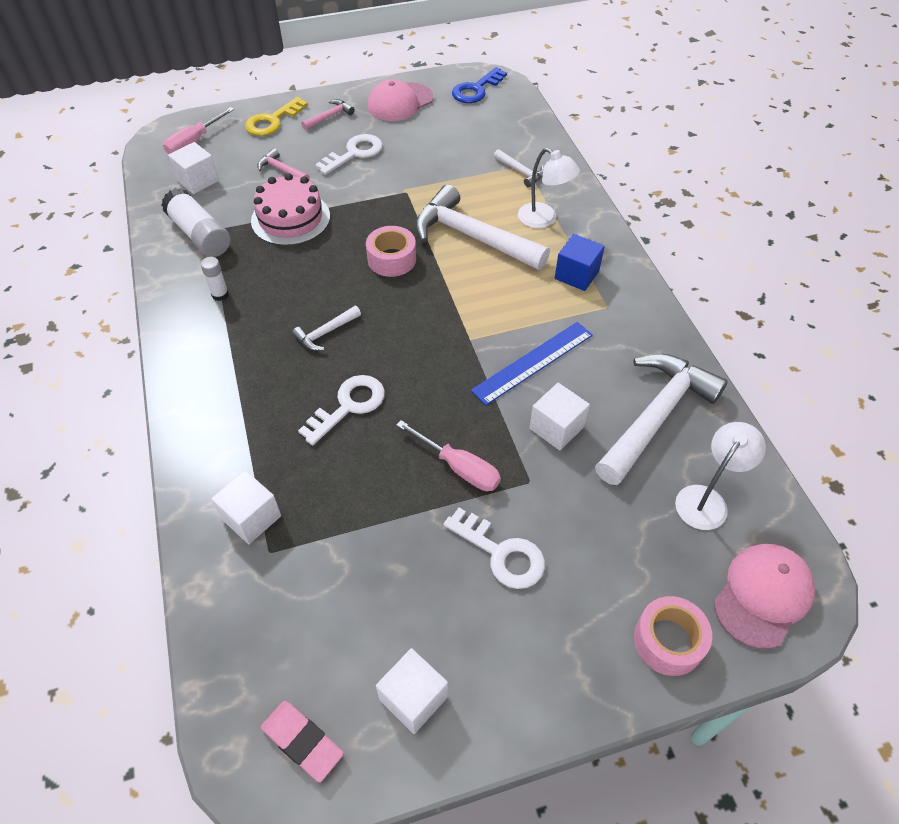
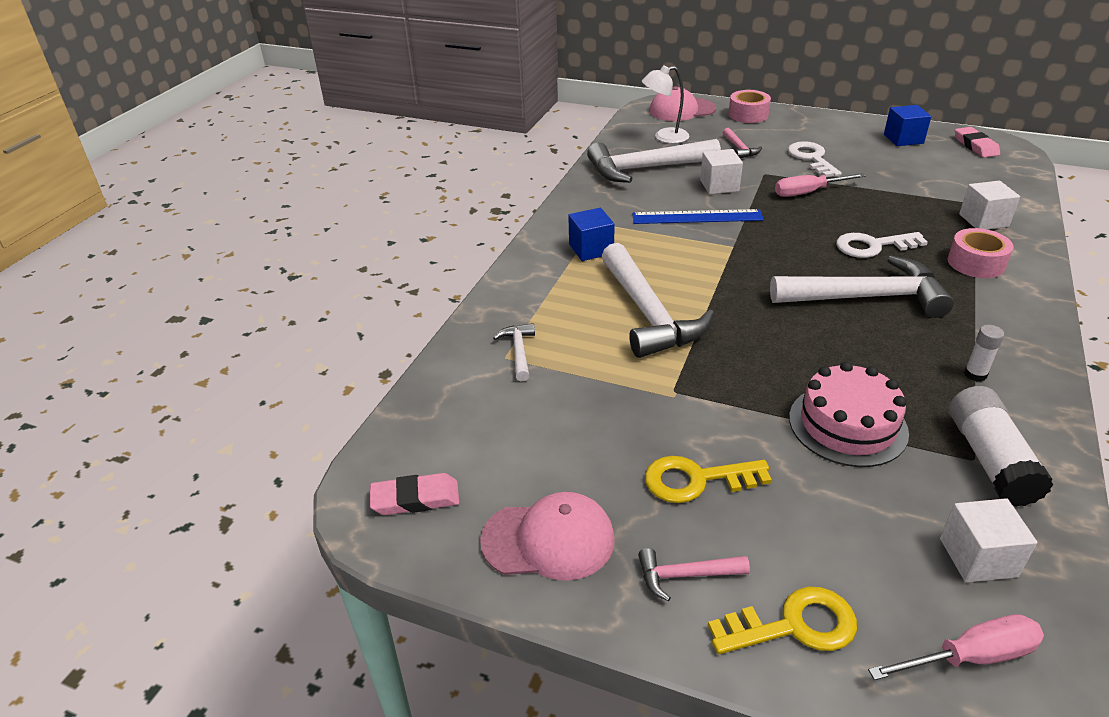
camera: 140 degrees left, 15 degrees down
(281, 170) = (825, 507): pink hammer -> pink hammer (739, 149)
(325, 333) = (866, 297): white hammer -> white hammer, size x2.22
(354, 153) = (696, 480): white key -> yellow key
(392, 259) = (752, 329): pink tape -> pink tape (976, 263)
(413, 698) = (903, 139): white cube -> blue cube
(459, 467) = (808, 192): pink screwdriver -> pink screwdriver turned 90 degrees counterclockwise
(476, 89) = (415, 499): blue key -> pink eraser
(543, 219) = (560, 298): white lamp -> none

...

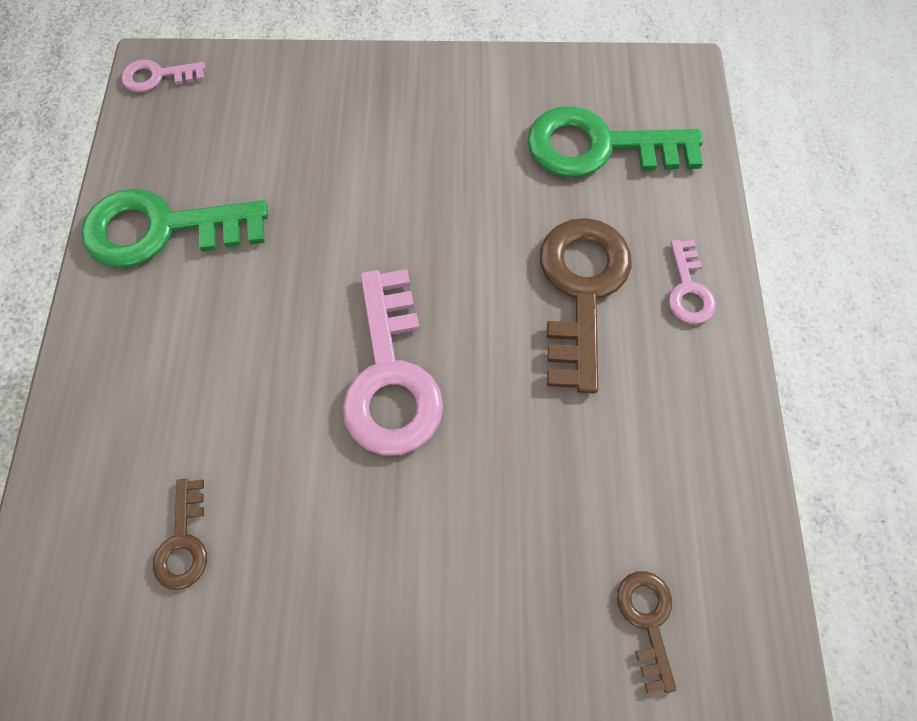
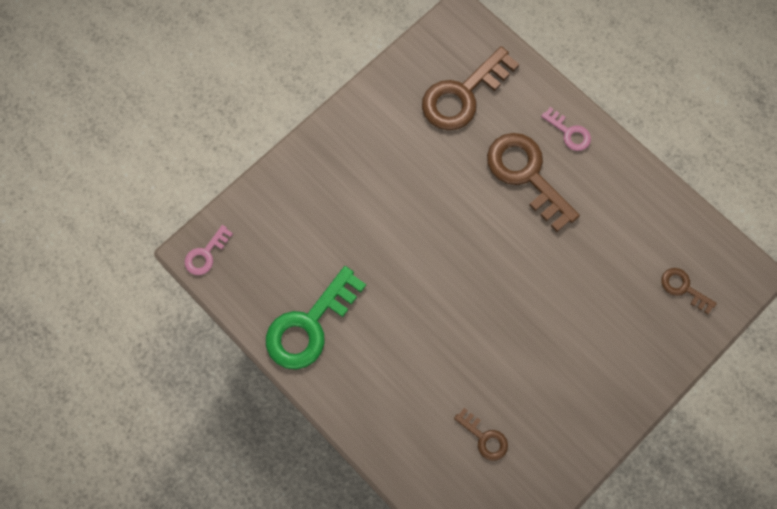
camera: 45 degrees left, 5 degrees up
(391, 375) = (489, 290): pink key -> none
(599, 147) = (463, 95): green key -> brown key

YOUR INSTRUCTIONS: Taking the entries above, print exactly the lines starting at the line with "camera: 140 degrees left, 15 degrees down" and ending at the line with "(413, 698) = (903, 139): white", both included.

YOUR SOLUTION:
camera: 140 degrees left, 15 degrees down
(281, 170) = (825, 507): pink hammer -> pink hammer (739, 149)
(325, 333) = (866, 297): white hammer -> white hammer, size x2.22
(354, 153) = (696, 480): white key -> yellow key
(392, 259) = (752, 329): pink tape -> pink tape (976, 263)
(413, 698) = (903, 139): white cube -> blue cube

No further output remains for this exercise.